╔══
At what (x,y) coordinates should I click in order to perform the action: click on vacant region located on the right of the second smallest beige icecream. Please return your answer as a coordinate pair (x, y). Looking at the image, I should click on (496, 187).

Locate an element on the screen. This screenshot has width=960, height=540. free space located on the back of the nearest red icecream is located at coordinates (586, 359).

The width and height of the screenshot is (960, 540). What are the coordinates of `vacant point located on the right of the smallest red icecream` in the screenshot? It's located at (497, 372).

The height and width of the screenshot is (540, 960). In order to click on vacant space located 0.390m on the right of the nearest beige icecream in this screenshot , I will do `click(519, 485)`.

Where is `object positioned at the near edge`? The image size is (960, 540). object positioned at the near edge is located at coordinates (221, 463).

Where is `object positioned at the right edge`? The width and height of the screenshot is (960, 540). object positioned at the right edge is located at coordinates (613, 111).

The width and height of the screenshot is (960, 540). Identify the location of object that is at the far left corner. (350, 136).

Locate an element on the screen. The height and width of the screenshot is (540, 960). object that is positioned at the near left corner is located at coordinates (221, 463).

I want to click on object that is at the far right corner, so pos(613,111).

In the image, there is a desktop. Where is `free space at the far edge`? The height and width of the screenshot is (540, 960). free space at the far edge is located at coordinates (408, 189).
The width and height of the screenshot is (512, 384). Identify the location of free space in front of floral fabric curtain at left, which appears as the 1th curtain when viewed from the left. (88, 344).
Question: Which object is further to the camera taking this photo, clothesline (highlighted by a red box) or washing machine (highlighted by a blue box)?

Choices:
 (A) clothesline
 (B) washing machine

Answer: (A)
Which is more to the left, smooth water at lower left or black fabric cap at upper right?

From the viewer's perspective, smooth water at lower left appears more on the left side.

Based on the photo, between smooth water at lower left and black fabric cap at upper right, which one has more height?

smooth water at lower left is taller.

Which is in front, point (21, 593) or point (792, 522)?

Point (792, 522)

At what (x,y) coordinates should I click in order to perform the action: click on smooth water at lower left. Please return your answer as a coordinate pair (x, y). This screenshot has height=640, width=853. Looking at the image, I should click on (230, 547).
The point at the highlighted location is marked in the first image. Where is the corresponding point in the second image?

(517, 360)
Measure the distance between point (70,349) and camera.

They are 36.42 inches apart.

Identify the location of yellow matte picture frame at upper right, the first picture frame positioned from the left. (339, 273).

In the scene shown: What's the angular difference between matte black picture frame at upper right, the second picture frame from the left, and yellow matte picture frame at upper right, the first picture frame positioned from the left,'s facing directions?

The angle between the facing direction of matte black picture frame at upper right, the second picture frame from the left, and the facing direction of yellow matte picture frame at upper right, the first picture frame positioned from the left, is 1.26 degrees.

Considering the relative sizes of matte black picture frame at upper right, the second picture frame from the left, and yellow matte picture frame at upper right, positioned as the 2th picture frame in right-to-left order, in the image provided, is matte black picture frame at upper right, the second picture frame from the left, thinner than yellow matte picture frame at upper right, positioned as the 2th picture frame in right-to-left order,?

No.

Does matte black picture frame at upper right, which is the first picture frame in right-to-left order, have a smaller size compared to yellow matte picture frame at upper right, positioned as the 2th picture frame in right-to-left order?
╚══
> [DIRECTIONS]:
Return every line of the records that contains the string "corner", treating uppercase and lowercase letters as distinct.

> [ANSWER TO THE PROBLEM]:
The width and height of the screenshot is (960, 540). Identify the location of object that is at the far left corner. (350, 136).
Locate an element on the screen. The height and width of the screenshot is (540, 960). object that is positioned at the near left corner is located at coordinates (221, 463).
I want to click on object that is at the far right corner, so pos(613,111).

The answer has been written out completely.